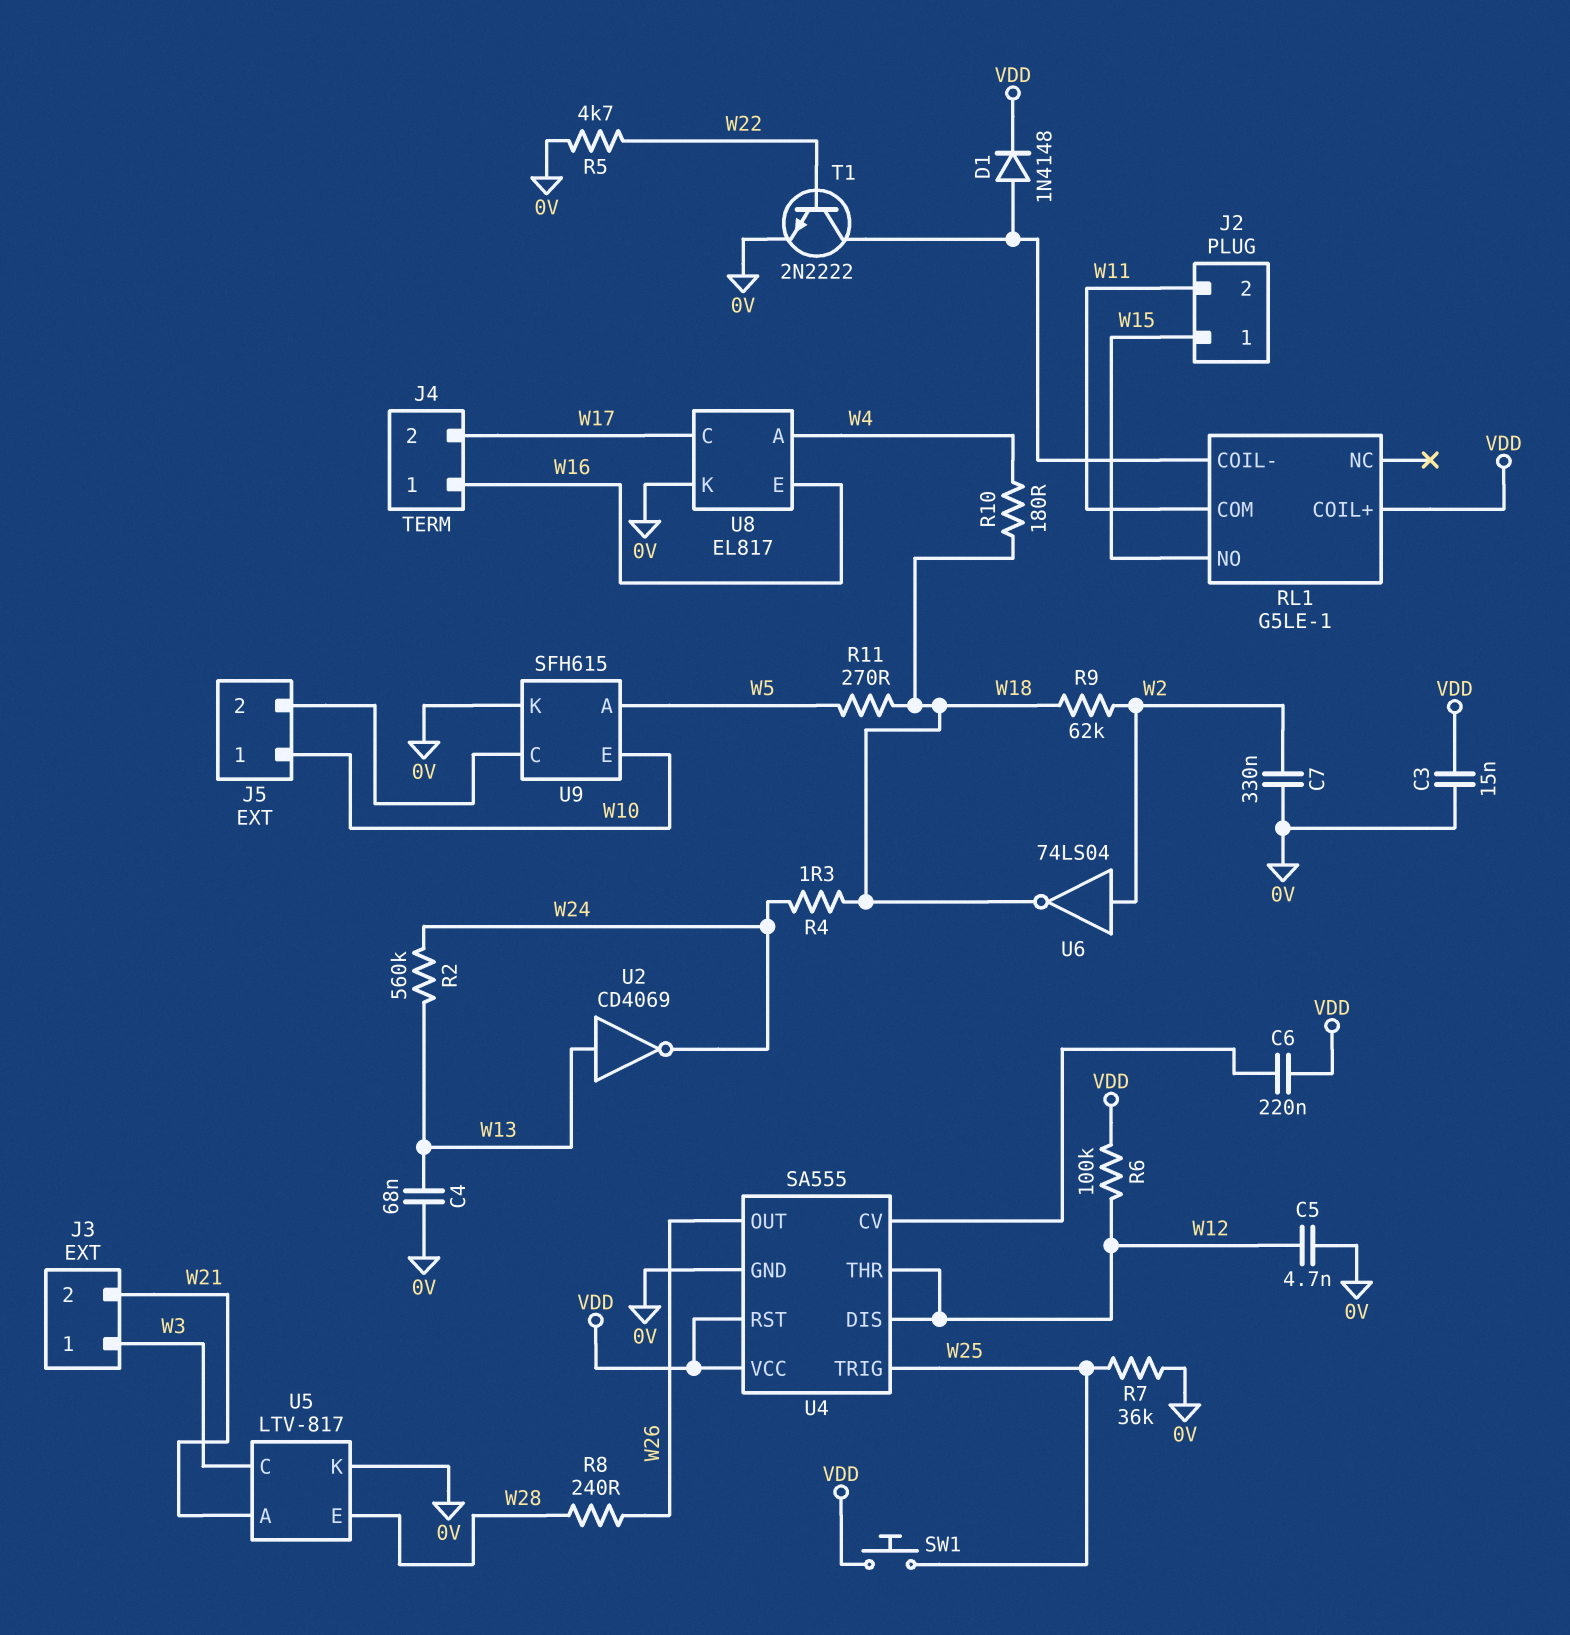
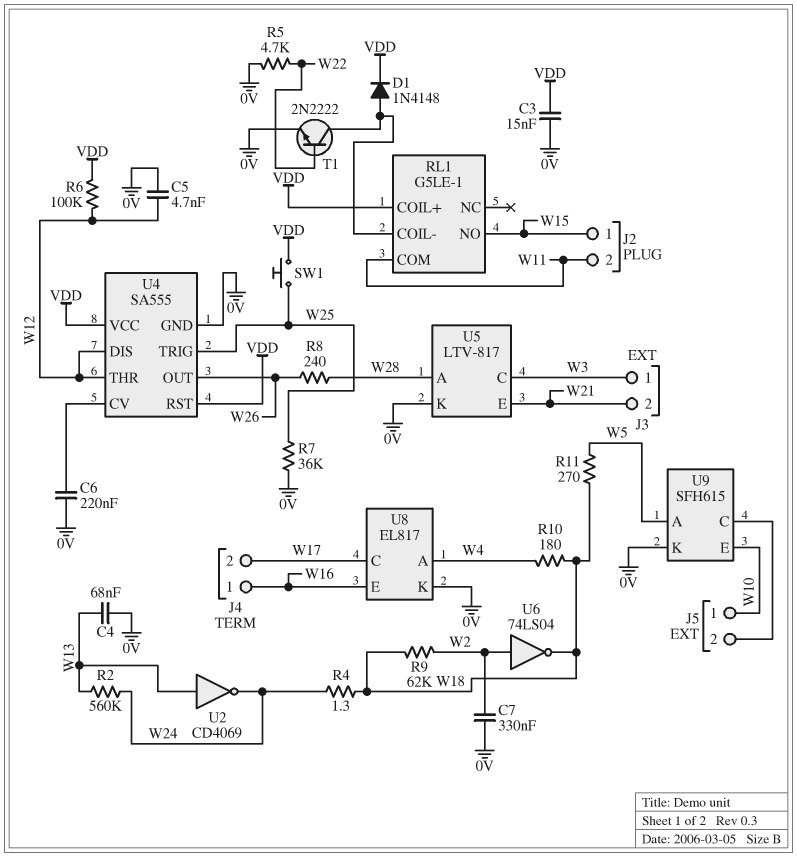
C6: 220nF (U4/CV, VDD) -> 220nF (0V, U4/CV)
U5 pin A: W21 -> W28
U5 pin E: W28 -> W21

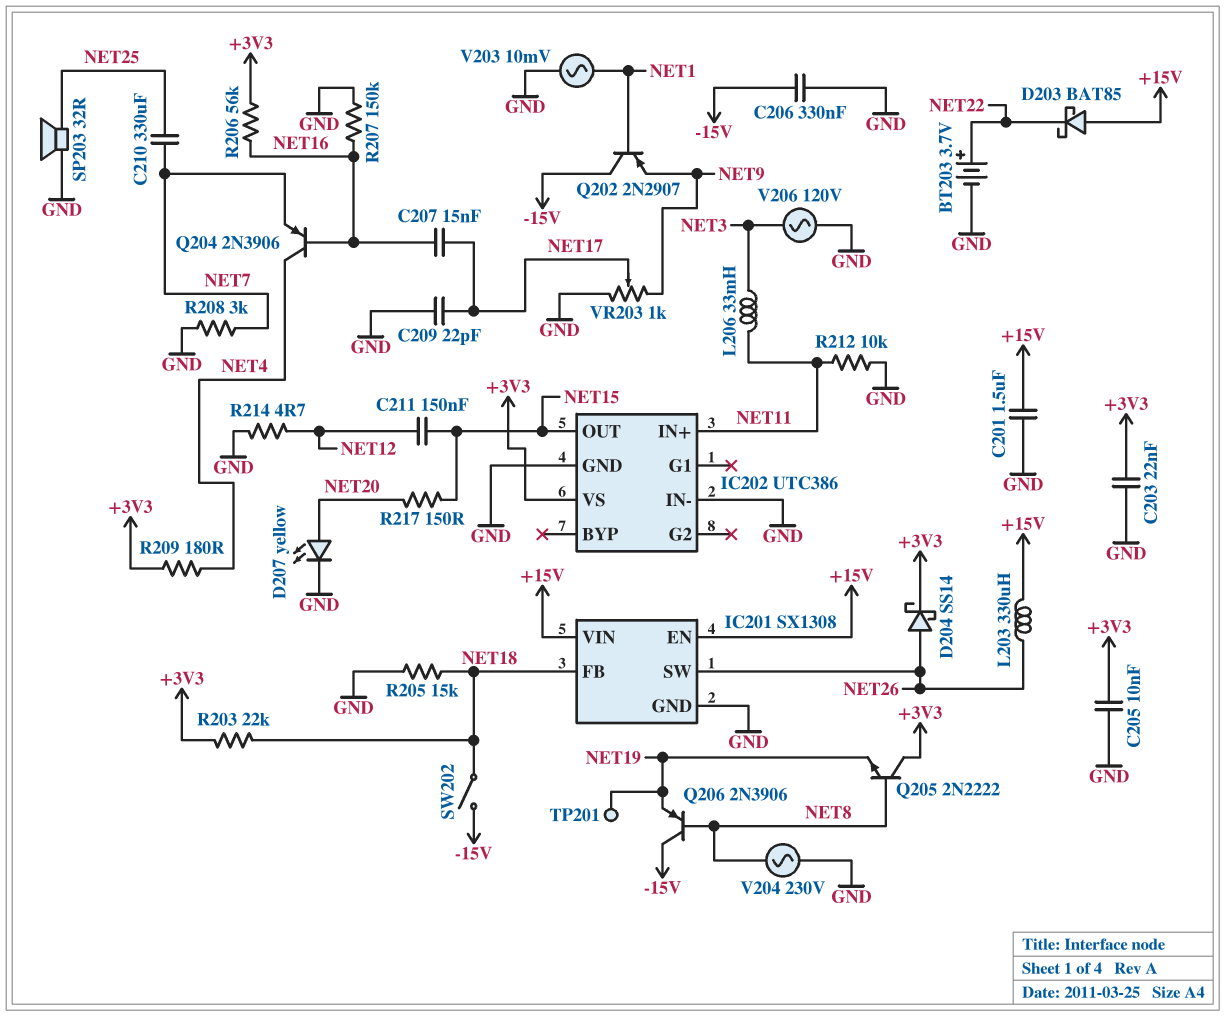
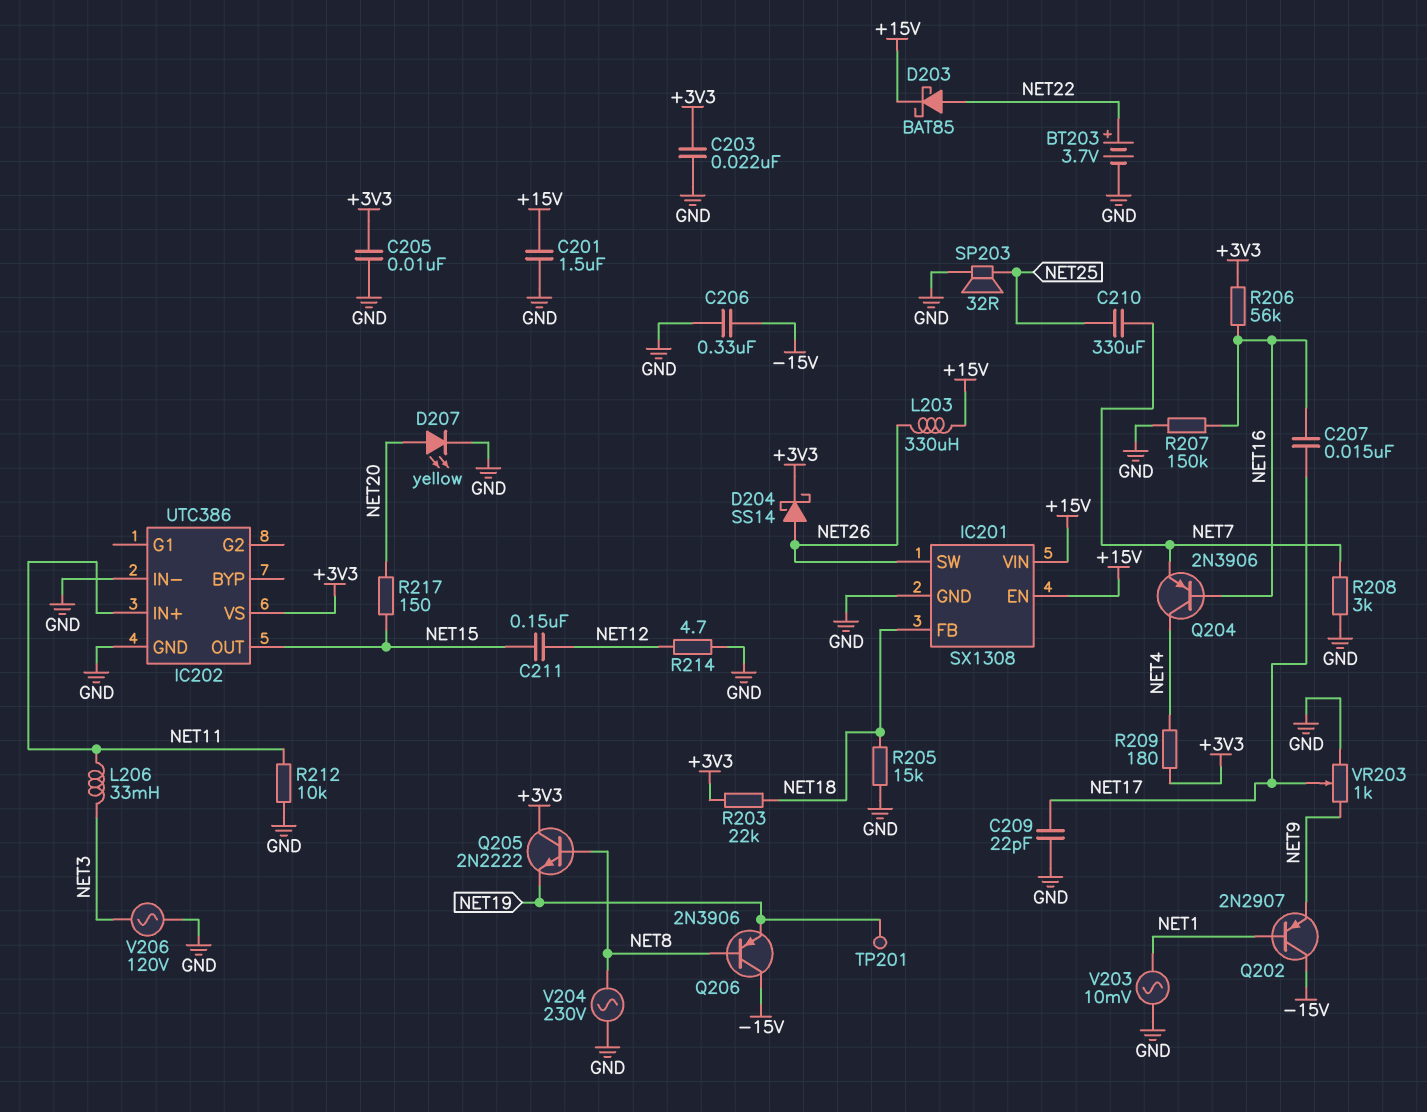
D203: schottky BAT85 (A +15V, K NET22) -> schottky BAT85 (A NET22, K +15V)
SW202: switch (-15V, NET18) -> none

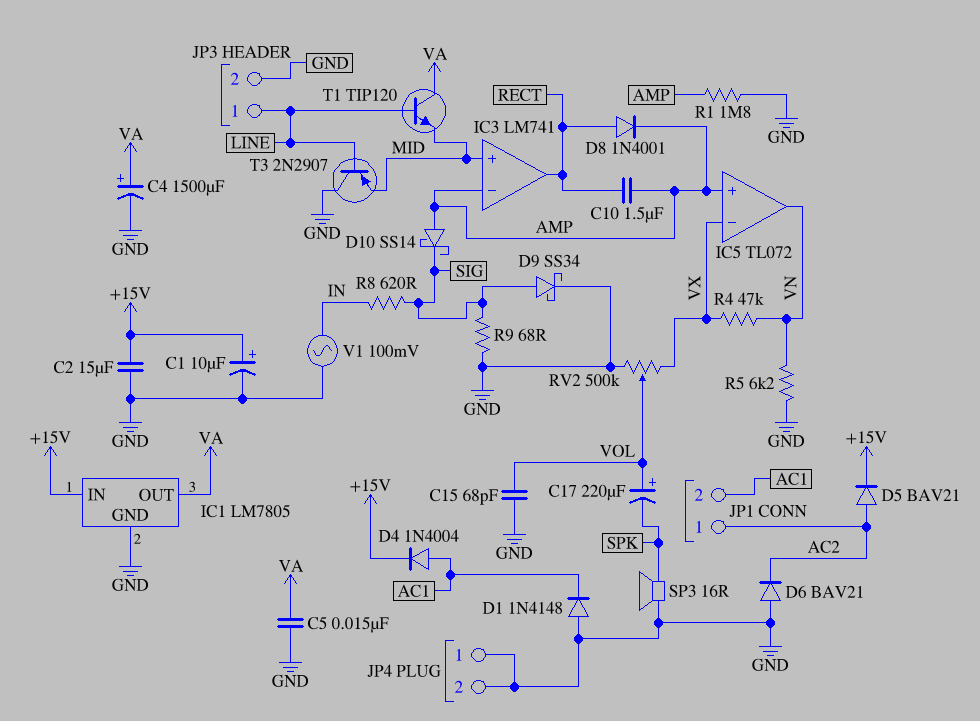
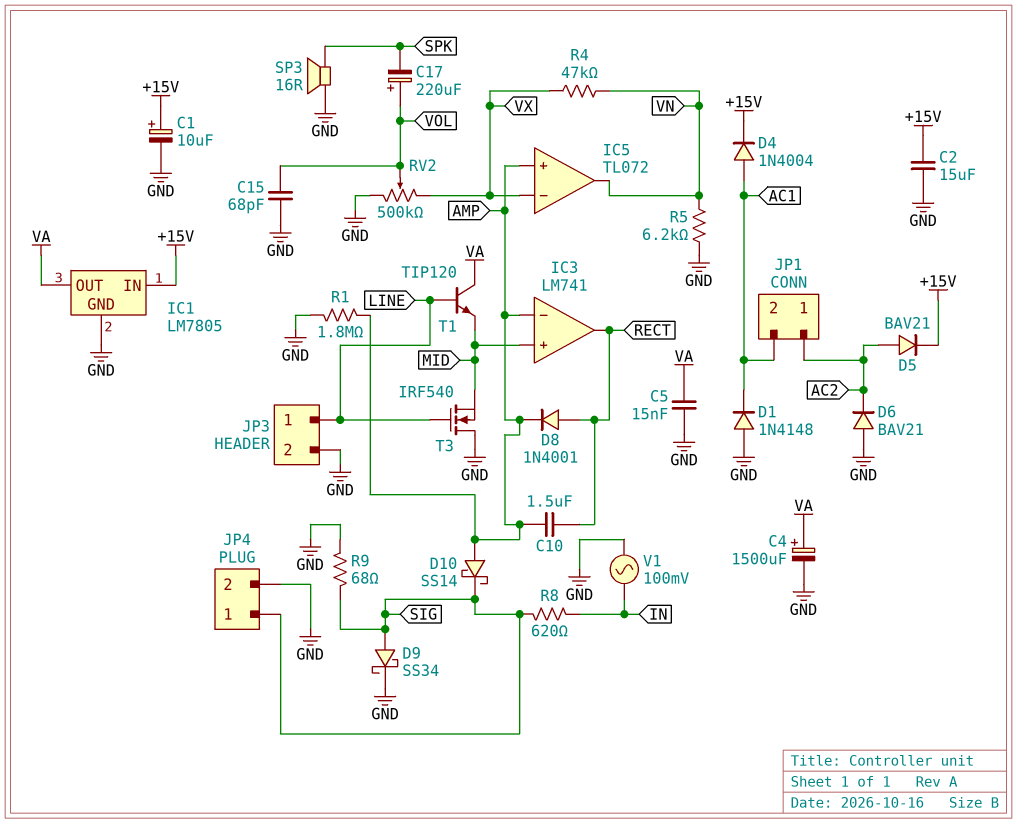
JP4 pin 1: GND -> SIG
T3: PNP 2N2907 (B LINE, C GND, E MID) -> NMOS IRF540 (G LINE, D GND, S MID)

● What the task asks
Drop the pictures, then write out everything else in the records exactly.

● Answer space
C6: 220nF (U4/CV, VDD) -> 220nF (0V, U4/CV)
U5 pin A: W21 -> W28
U5 pin E: W28 -> W21

D203: schottky BAT85 (A +15V, K NET22) -> schottky BAT85 (A NET22, K +15V)
SW202: switch (-15V, NET18) -> none

JP4 pin 1: GND -> SIG
T3: PNP 2N2907 (B LINE, C GND, E MID) -> NMOS IRF540 (G LINE, D GND, S MID)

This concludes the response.